TASK GOAL
When you retype the entries, keep each one exact and leave out the pictures.

Multi-step shape edit data
++++++++++
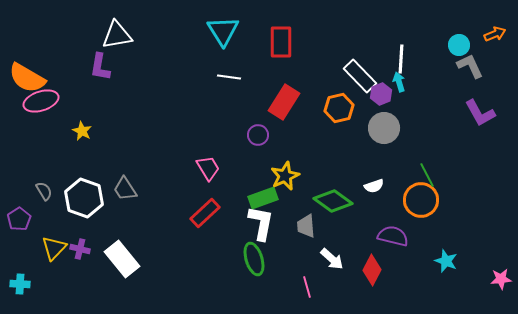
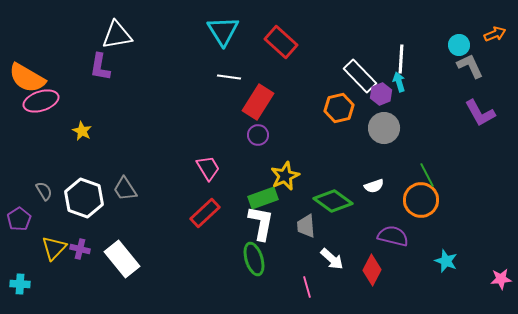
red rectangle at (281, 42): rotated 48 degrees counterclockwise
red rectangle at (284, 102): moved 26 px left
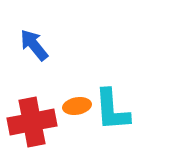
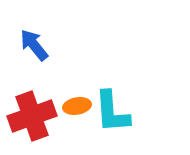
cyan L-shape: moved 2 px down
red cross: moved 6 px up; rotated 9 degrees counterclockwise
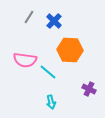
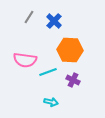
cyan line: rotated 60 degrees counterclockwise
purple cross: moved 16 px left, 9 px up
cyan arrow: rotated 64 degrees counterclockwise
++++++++++
ANSWER TO THE EXERCISE
red rectangle at (281, 42): rotated 48 degrees counterclockwise
red rectangle at (284, 102): moved 26 px left
cyan L-shape: moved 2 px down
red cross: moved 6 px up; rotated 9 degrees counterclockwise
cyan line: rotated 60 degrees counterclockwise
purple cross: moved 16 px left, 9 px up
cyan arrow: rotated 64 degrees counterclockwise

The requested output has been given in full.